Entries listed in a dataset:
+--
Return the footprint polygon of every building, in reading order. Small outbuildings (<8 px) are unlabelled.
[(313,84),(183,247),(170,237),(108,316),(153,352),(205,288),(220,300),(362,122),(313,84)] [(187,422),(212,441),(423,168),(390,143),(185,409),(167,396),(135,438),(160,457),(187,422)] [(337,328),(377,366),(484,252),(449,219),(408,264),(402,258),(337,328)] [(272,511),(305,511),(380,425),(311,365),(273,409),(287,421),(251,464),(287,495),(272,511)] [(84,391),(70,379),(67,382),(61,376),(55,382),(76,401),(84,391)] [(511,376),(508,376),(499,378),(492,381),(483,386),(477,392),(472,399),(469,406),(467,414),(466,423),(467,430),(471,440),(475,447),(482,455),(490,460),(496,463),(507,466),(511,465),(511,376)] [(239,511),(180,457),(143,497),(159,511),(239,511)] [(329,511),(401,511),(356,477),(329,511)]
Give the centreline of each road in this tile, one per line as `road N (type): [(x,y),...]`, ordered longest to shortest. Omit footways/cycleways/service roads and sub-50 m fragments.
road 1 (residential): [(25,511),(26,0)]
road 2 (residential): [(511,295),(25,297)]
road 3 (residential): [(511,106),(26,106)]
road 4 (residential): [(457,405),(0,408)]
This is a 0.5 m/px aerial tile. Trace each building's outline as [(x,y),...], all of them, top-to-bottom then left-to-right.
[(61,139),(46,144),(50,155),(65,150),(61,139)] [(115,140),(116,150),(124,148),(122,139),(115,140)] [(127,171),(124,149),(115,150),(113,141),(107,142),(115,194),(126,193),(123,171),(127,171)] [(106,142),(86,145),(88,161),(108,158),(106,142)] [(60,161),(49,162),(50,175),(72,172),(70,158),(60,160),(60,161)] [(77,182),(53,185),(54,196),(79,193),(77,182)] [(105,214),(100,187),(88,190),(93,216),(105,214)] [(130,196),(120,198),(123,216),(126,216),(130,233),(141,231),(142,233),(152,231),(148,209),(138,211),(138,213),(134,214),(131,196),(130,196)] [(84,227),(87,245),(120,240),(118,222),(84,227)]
+--
* _TASK PROMPT_: Put every line of the entries above into a JSON list of strings, with one string per line and no strings for blank lines.

* _RESULT_:
[
  "Return the footprint polygon of every building, in reading order. Small outbuildings (<8 px) are unlabelled.",
  "[(313,84),(183,247),(170,237),(108,316),(153,352),(205,288),(220,300),(362,122),(313,84)] [(187,422),(212,441),(423,168),(390,143),(185,409),(167,396),(135,438),(160,457),(187,422)] [(337,328),(377,366),(484,252),(449,219),(408,264),(402,258),(337,328)] [(272,511),(305,511),(380,425),(311,365),(273,409),(287,421),(251,464),(287,495),(272,511)] [(84,391),(70,379),(67,382),(61,376),(55,382),(76,401),(84,391)] [(511,376),(508,376),(499,378),(492,381),(483,386),(477,392),(472,399),(469,406),(467,414),(466,423),(467,430),(471,440),(475,447),(482,455),(490,460),(496,463),(507,466),(511,465),(511,376)] [(239,511),(180,457),(143,497),(159,511),(239,511)] [(329,511),(401,511),(356,477),(329,511)]",
  "Give the centreline of each road in this tile, one per line as `road N (type): [(x,y),...]`, ordered longest to shortest. Omit footways/cycleways/service roads and sub-50 m fragments.",
  "road 1 (residential): [(25,511),(26,0)]",
  "road 2 (residential): [(511,295),(25,297)]",
  "road 3 (residential): [(511,106),(26,106)]",
  "road 4 (residential): [(457,405),(0,408)]",
  "This is a 0.5 m/px aerial tile. Trace each building's outline as [(x,y),...], all of them, top-to-bottom then left-to-right.",
  "[(61,139),(46,144),(50,155),(65,150),(61,139)] [(115,140),(116,150),(124,148),(122,139),(115,140)] [(127,171),(124,149),(115,150),(113,141),(107,142),(115,194),(126,193),(123,171),(127,171)] [(106,142),(86,145),(88,161),(108,158),(106,142)] [(60,161),(49,162),(50,175),(72,172),(70,158),(60,160),(60,161)] [(77,182),(53,185),(54,196),(79,193),(77,182)] [(105,214),(100,187),(88,190),(93,216),(105,214)] [(130,196),(120,198),(123,216),(126,216),(130,233),(141,231),(142,233),(152,231),(148,209),(138,211),(138,213),(134,214),(131,196),(130,196)] [(84,227),(87,245),(120,240),(118,222),(84,227)]"
]